__Extracted records__:
|---|

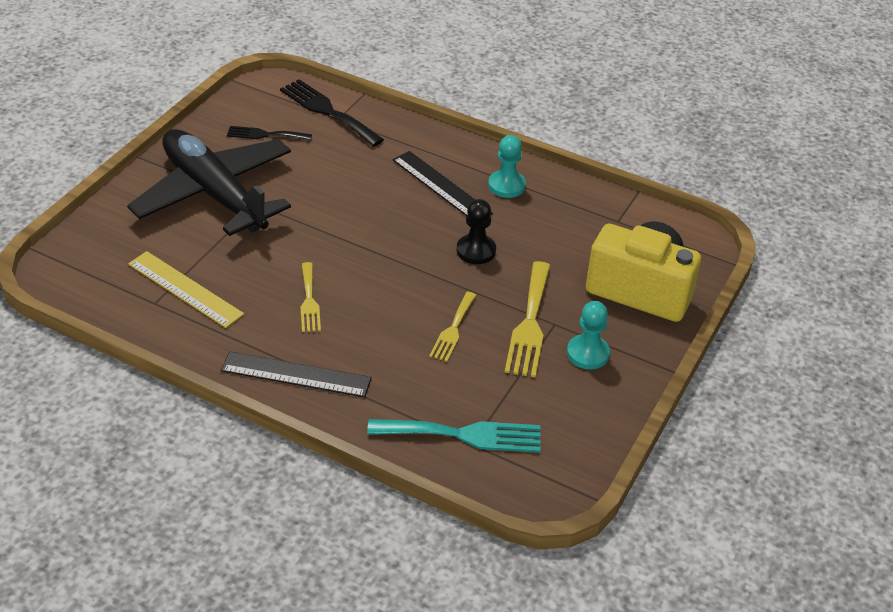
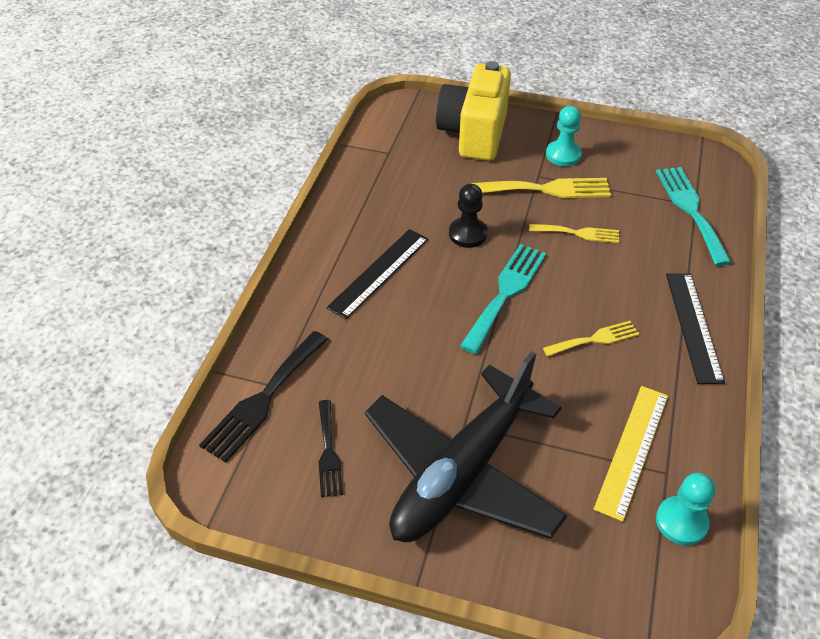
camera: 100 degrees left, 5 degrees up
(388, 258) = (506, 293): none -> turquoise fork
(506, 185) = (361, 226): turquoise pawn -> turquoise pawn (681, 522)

|---|

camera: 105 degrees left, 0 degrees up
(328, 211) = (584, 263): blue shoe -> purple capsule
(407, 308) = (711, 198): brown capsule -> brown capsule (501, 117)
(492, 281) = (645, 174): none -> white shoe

|---|

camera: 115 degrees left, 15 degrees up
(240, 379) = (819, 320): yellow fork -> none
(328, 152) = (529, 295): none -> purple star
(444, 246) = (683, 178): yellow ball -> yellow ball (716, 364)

|---|

With the line holding "(240, 379) = (819, 320): yellow fork -> none" as the first and the line holding "(444, 246) = (683, 178): yellow" as the last, set down that range of the entries above exactly, and nothing else.

(240, 379) = (819, 320): yellow fork -> none
(328, 152) = (529, 295): none -> purple star
(444, 246) = (683, 178): yellow ball -> yellow ball (716, 364)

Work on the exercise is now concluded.